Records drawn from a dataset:
········

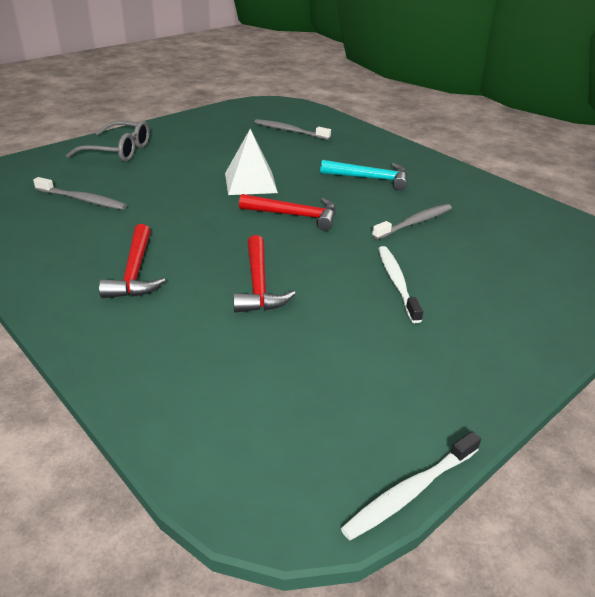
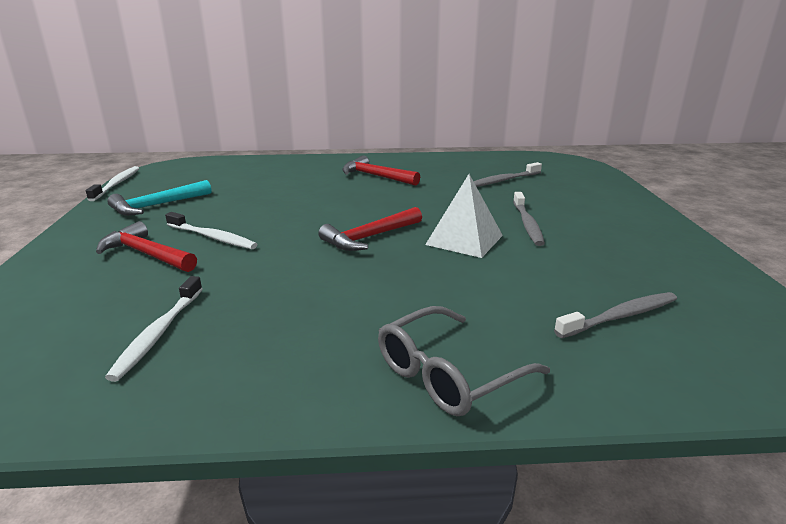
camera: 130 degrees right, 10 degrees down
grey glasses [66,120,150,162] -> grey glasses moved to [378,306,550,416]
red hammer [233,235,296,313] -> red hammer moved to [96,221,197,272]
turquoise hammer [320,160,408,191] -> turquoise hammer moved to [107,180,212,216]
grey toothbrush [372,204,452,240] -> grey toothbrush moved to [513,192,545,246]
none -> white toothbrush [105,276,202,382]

········

> [TASK BRIEF]:
An exact copy of all the records is required, with the pictures omitted.

> [PROBLEM SOLUTION]:
camera: 130 degrees right, 10 degrees down
grey glasses [66,120,150,162] -> grey glasses moved to [378,306,550,416]
red hammer [233,235,296,313] -> red hammer moved to [96,221,197,272]
turquoise hammer [320,160,408,191] -> turquoise hammer moved to [107,180,212,216]
grey toothbrush [372,204,452,240] -> grey toothbrush moved to [513,192,545,246]
none -> white toothbrush [105,276,202,382]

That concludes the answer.